**TASK REQUIREMENTS:** Word for word, set down every line of the entries below from the line with "washbasin: (1228, 1162) -> (656, 785), moved" to the line with "server rack: (1126, 1358)", including both, and no other line.

**INFORMATION GIVEN:**
-*-

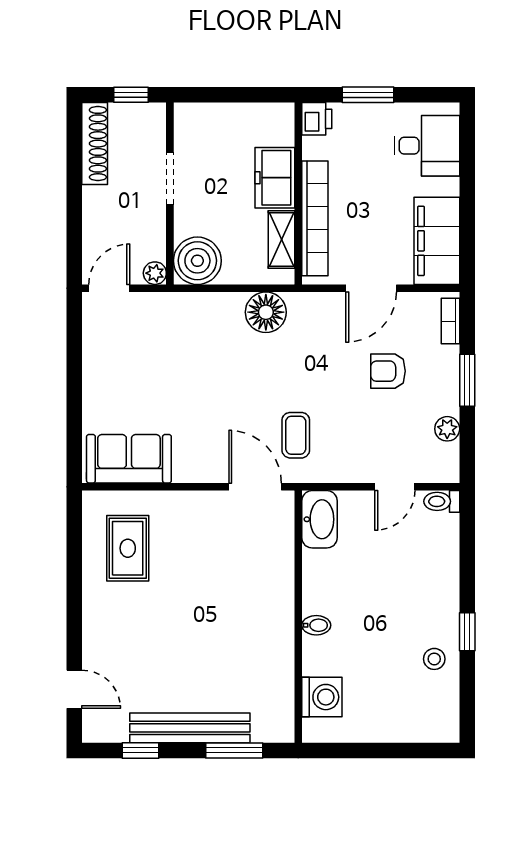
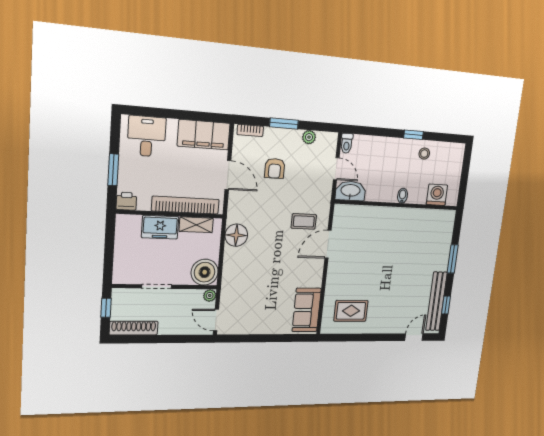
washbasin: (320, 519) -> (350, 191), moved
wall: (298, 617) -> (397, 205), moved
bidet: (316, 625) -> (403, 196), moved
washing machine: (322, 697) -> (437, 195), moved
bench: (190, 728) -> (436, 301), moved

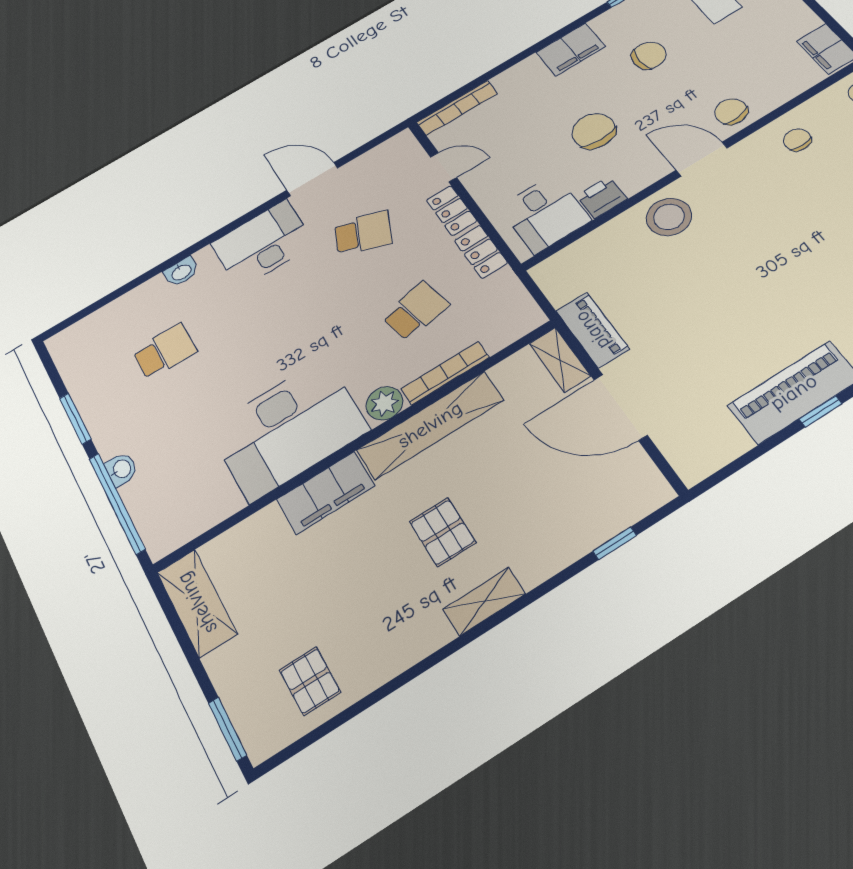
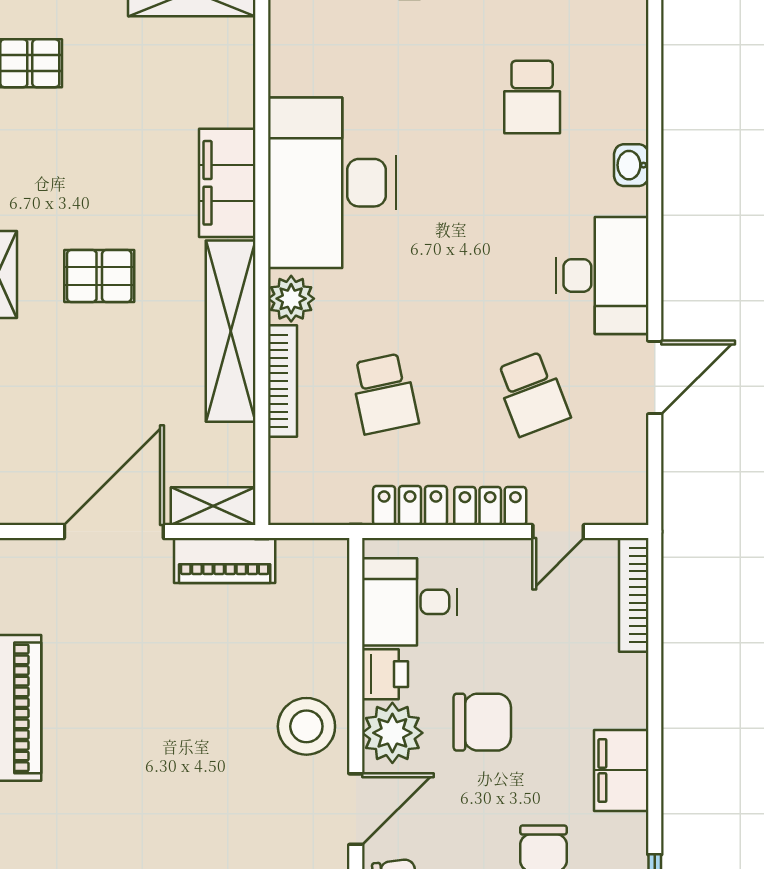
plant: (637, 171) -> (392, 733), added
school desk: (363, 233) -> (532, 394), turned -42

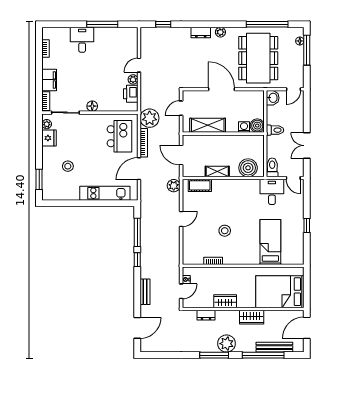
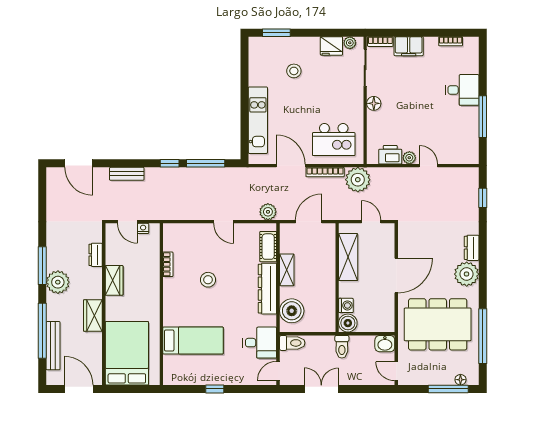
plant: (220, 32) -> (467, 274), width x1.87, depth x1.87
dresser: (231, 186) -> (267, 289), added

-*-

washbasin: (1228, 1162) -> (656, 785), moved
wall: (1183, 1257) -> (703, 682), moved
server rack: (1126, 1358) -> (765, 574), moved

-*-

**EXERCISE OUTPUT:**
washbasin: (1228, 1162) -> (656, 785), moved
wall: (1183, 1257) -> (703, 682), moved
server rack: (1126, 1358) -> (765, 574), moved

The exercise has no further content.